__How to complete this task__. Output each record below exactly. No images go in the copy.

__Before-and-after object lists__.
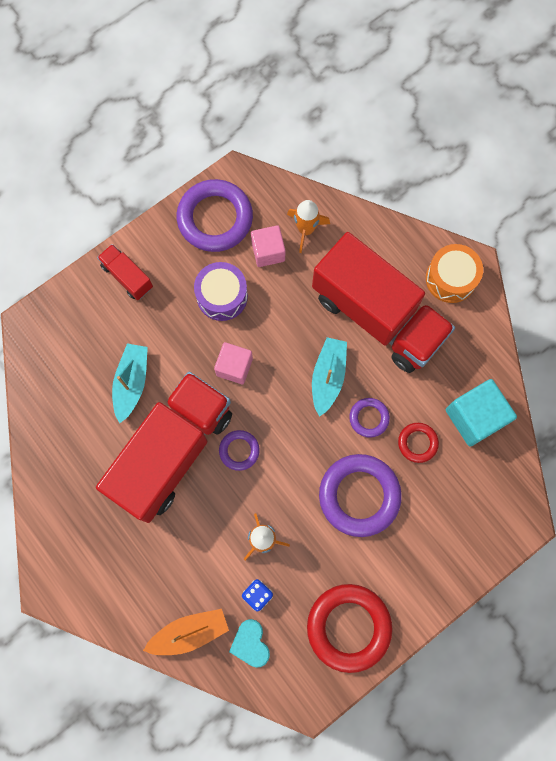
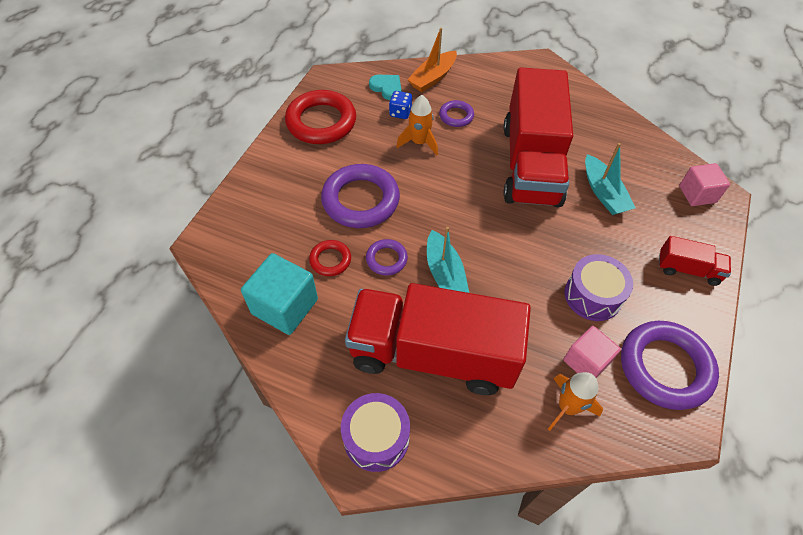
camera: 150 degrees right, 20 degrees down
(234, 367) = (533, 243): pink cube -> pink cube (697, 194)
(239, 450) = (480, 187): purple ring -> purple ring (456, 116)
(450, 278) = (376, 438): orange drum -> purple drum

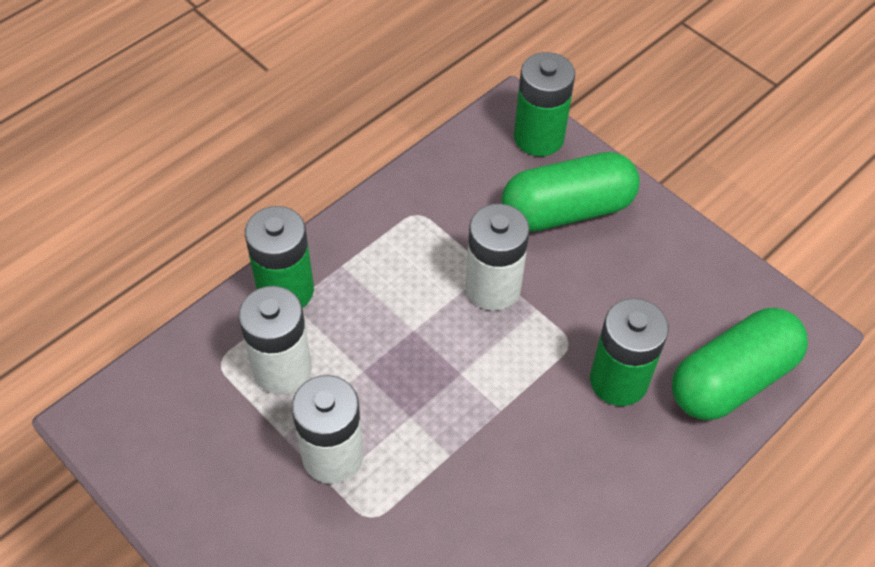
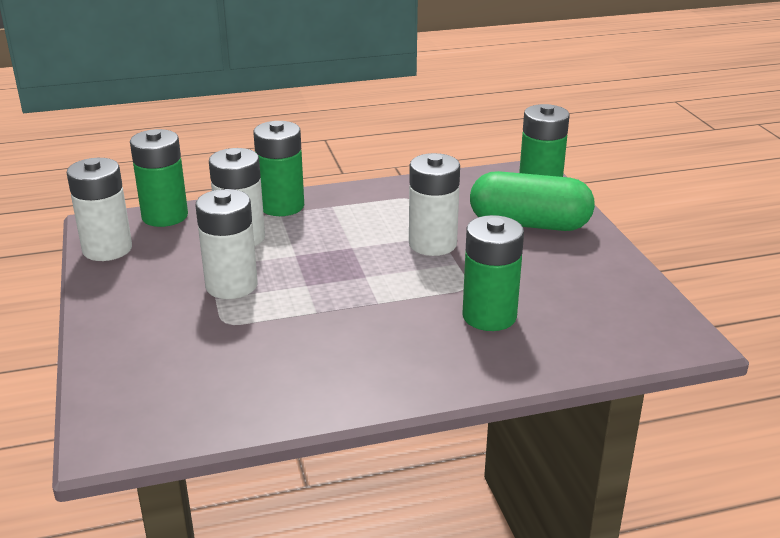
camera: 30 degrees right, 25 degrees down
(141, 460) = (107, 249): none -> white battery
(162, 369) = (165, 216): none -> green battery
(732, 379) = (592, 345): green capsule -> none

__Solution to this problem__.
camera: 150 degrees right, 20 degrees down
(234, 367) = (533, 243): pink cube -> pink cube (697, 194)
(239, 450) = (480, 187): purple ring -> purple ring (456, 116)
(450, 278) = (376, 438): orange drum -> purple drum

camera: 30 degrees right, 25 degrees down
(141, 460) = (107, 249): none -> white battery
(162, 369) = (165, 216): none -> green battery
(732, 379) = (592, 345): green capsule -> none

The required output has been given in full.